**ACTION ITEM**
What lines in the records include the string "test"? Return each one.
Segment Start: DATA FOR PROCESSING
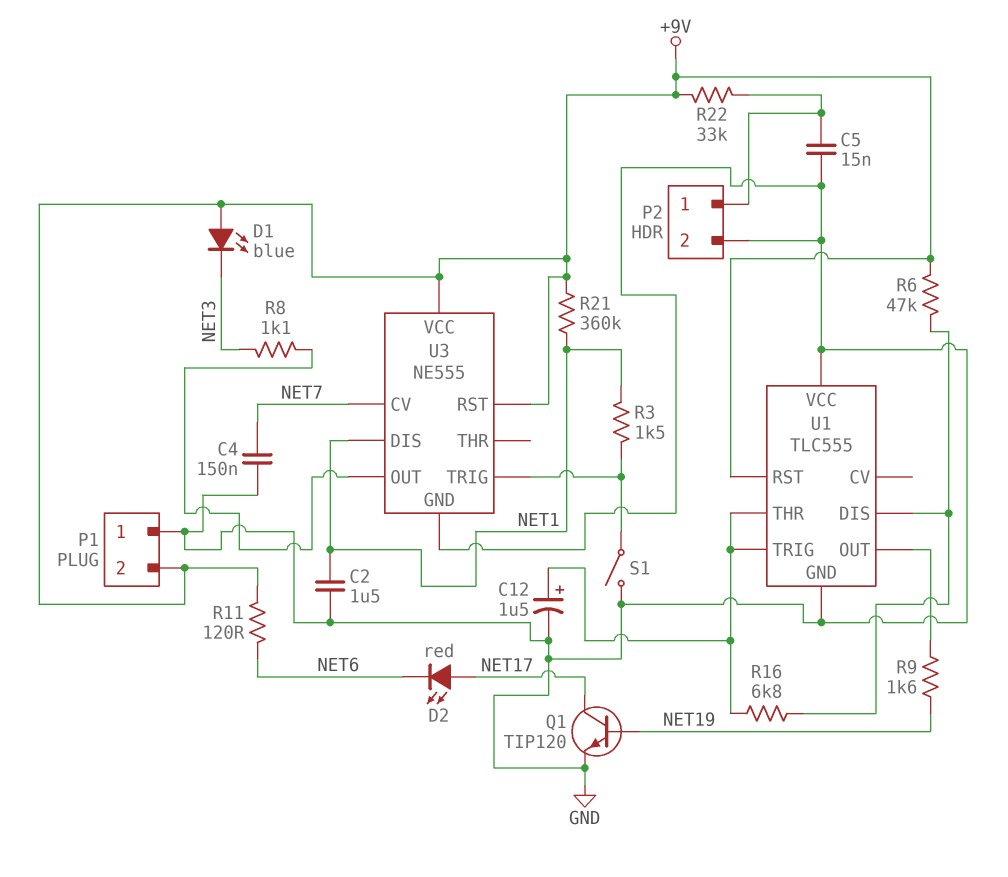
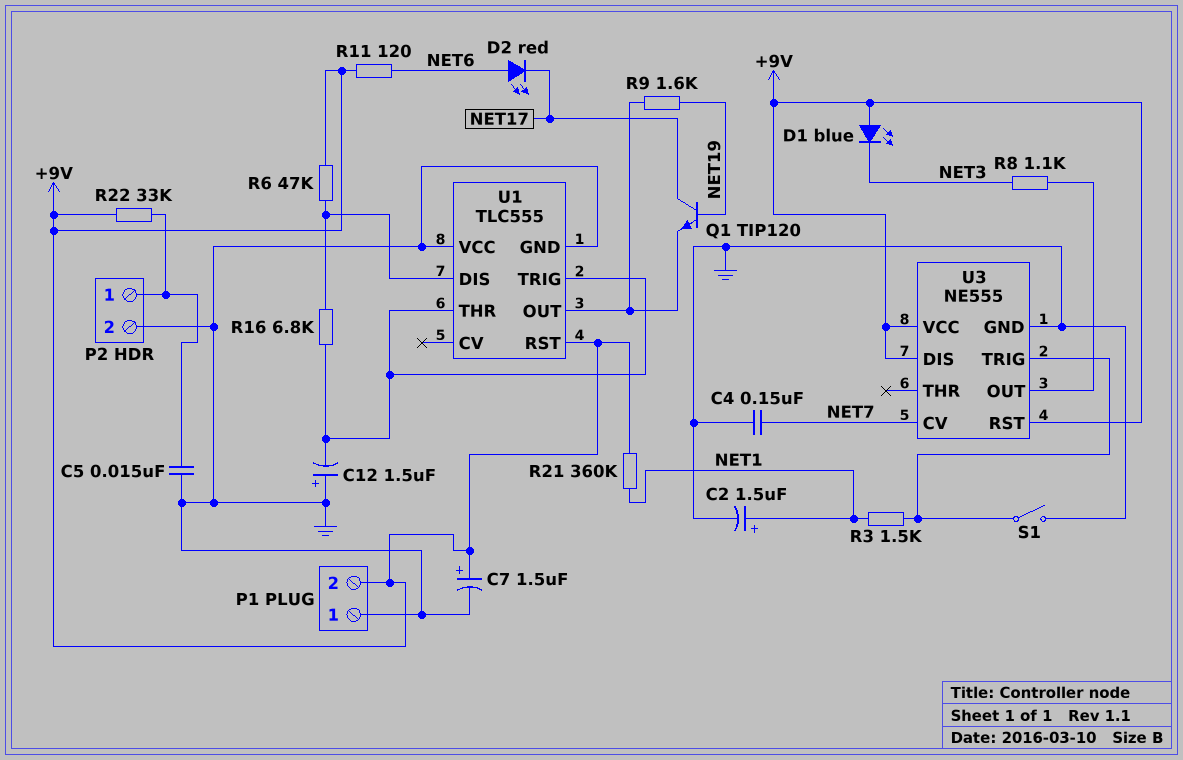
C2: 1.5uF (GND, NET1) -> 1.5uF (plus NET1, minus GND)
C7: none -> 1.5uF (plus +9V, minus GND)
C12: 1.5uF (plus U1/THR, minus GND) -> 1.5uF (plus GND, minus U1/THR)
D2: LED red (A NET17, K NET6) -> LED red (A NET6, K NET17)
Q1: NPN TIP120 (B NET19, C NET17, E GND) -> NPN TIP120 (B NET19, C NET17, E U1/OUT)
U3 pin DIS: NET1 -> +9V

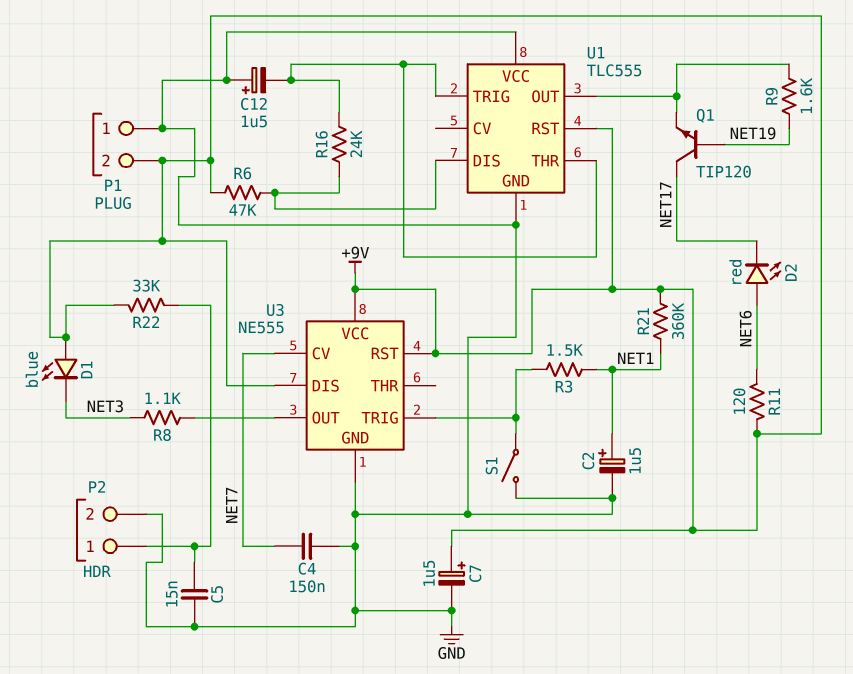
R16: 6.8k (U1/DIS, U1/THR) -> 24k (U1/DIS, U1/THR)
Segment End: DATA FOR PROCESSING
Segment Start: DATA FOR PROCESSING
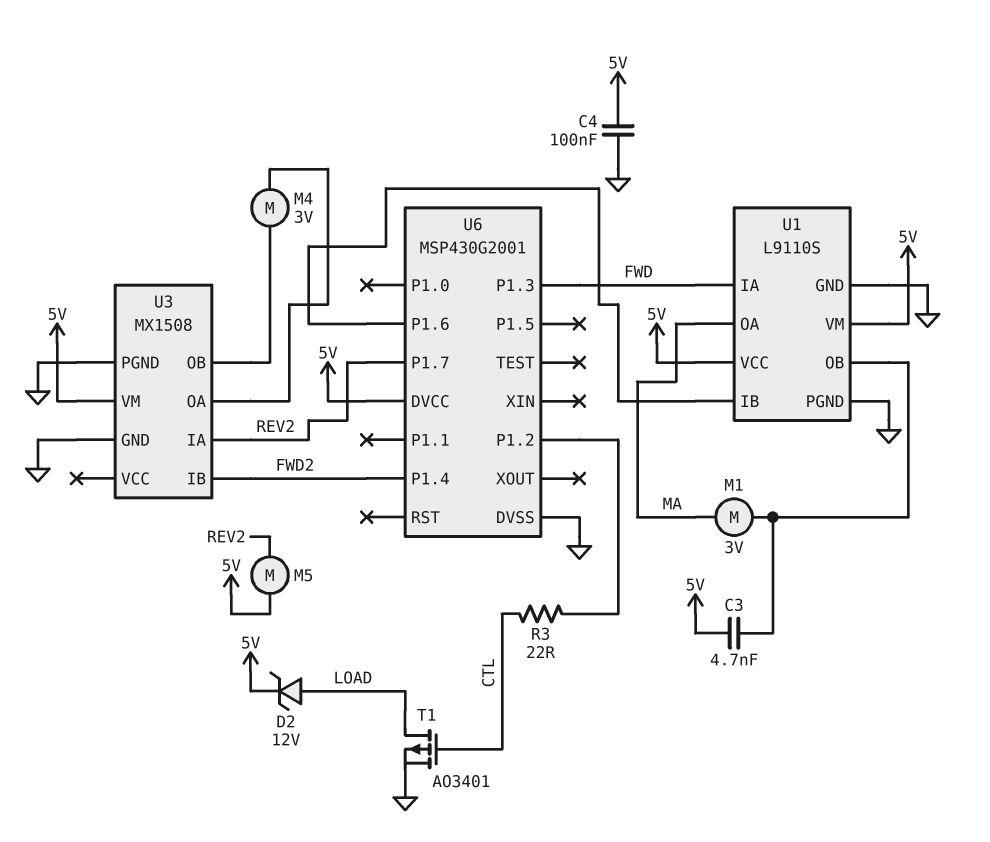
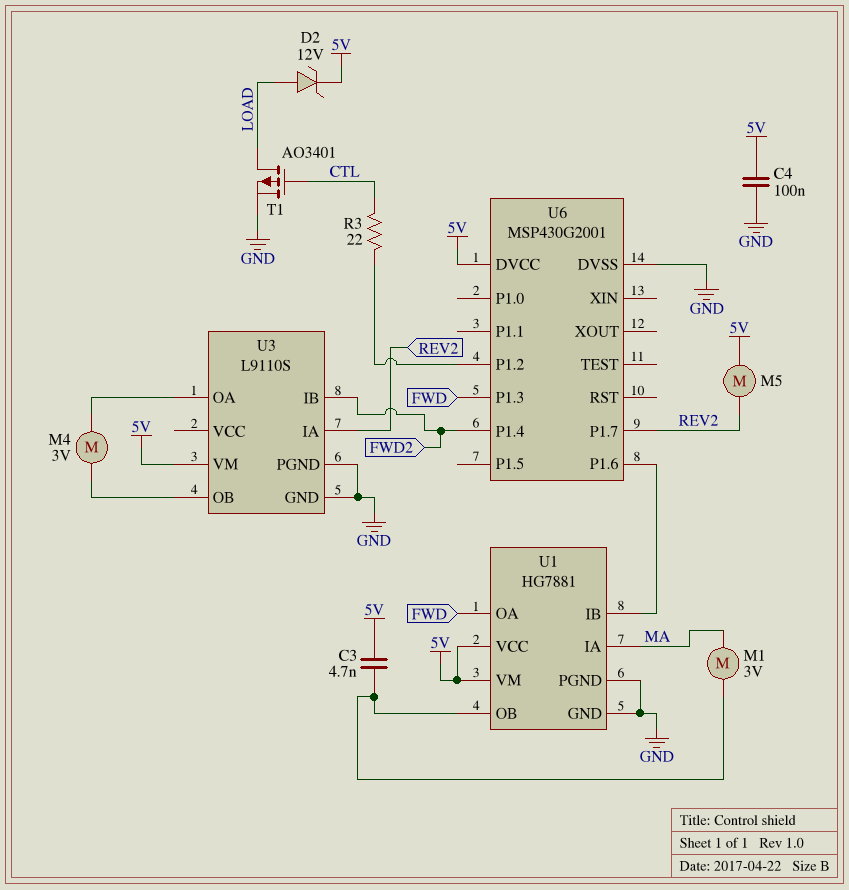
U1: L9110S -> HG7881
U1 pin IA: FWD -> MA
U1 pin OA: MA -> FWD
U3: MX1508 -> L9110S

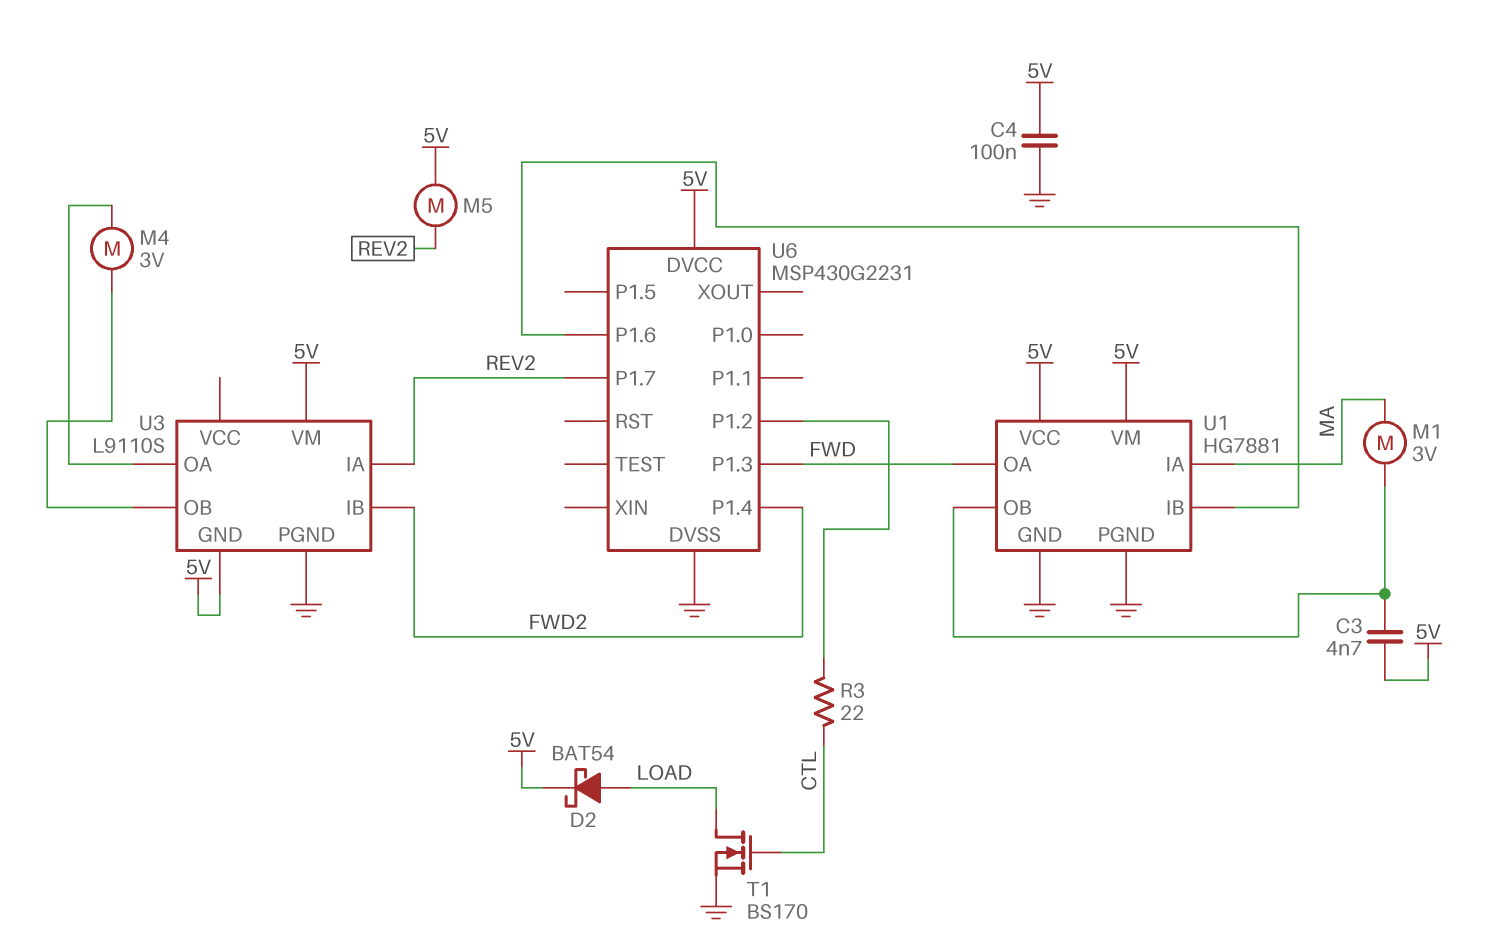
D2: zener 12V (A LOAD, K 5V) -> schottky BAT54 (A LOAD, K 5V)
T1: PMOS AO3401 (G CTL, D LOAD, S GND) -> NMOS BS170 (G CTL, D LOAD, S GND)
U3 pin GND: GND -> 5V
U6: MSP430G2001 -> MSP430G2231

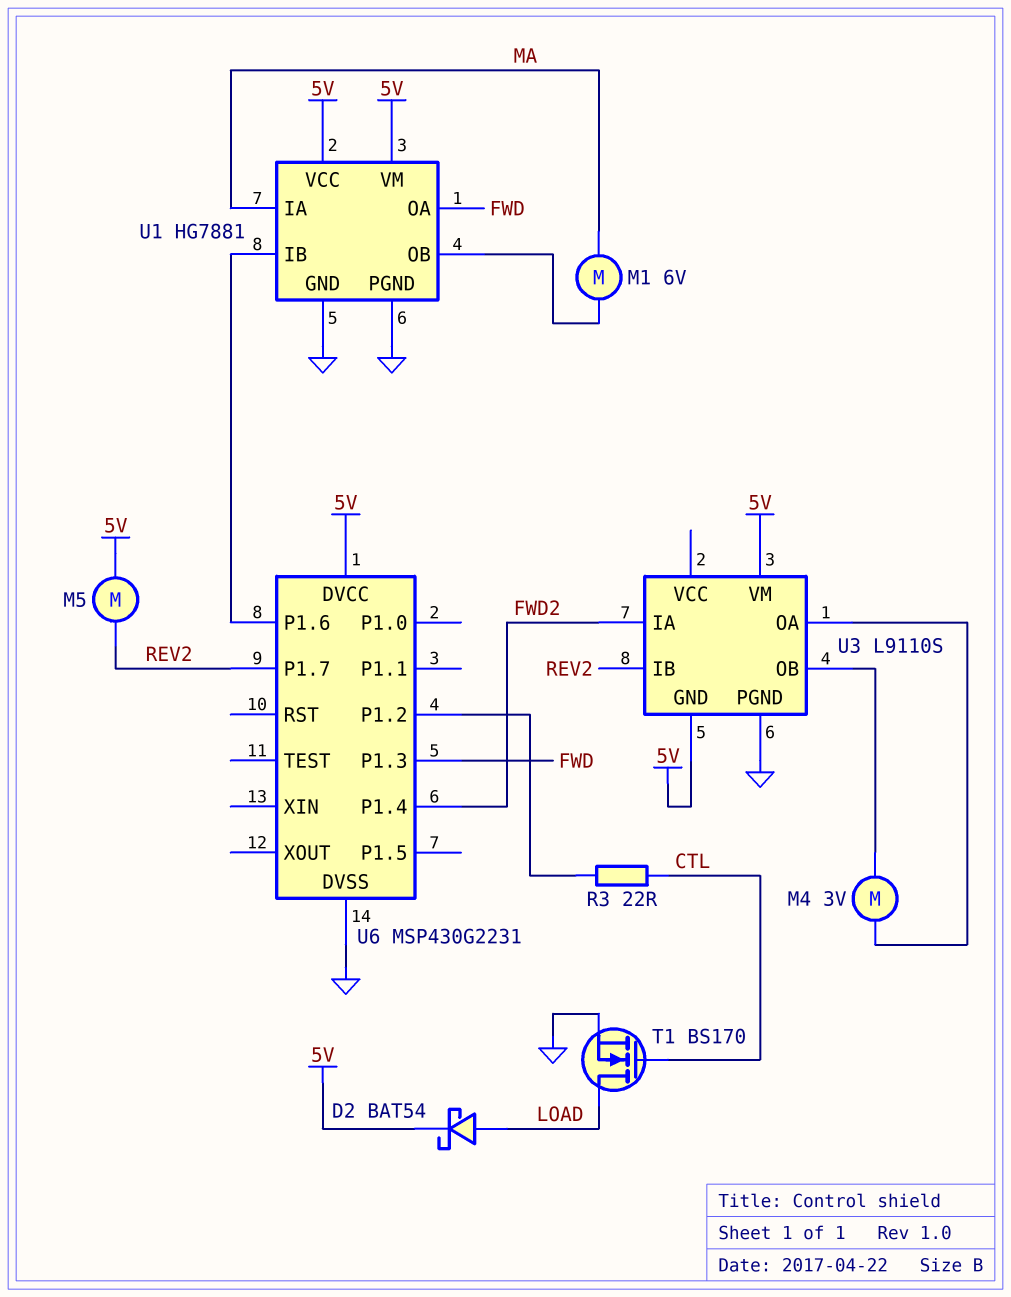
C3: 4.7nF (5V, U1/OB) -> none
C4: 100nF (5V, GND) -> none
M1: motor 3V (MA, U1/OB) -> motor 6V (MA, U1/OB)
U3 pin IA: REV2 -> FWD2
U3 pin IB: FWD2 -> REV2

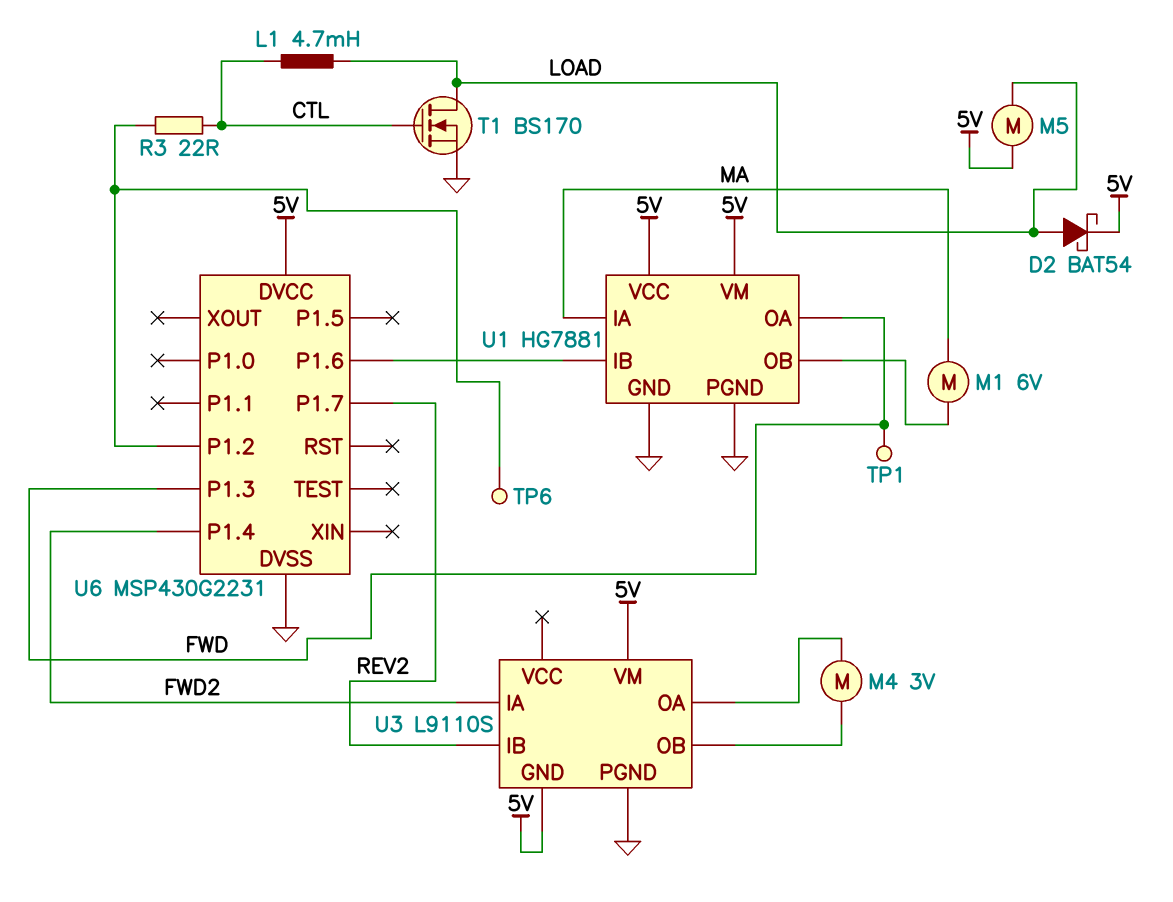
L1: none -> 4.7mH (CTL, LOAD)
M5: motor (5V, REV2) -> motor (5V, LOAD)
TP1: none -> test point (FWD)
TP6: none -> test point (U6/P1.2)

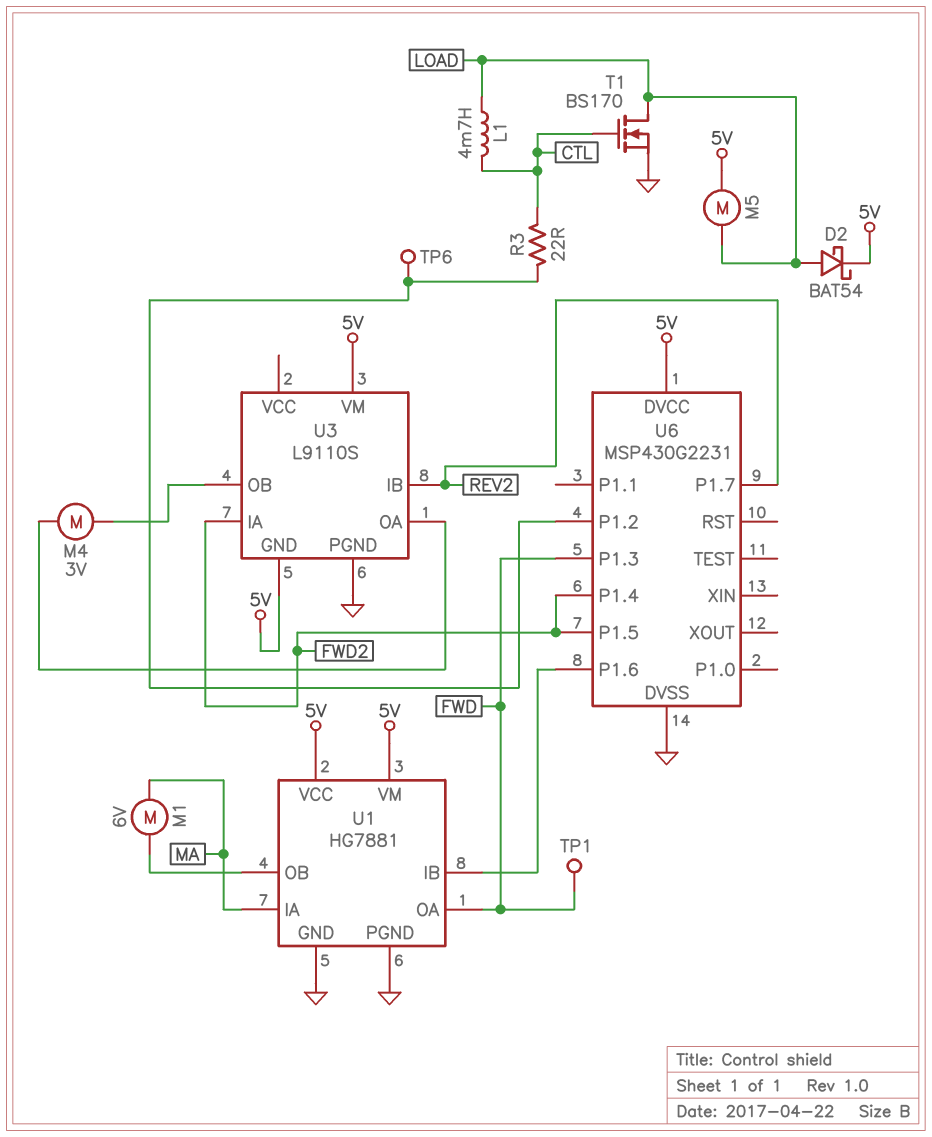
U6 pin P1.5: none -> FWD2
Segment End: DATA FOR PROCESSING
**RESULT**
TP1: none -> test point (FWD)
TP6: none -> test point (U6/P1.2)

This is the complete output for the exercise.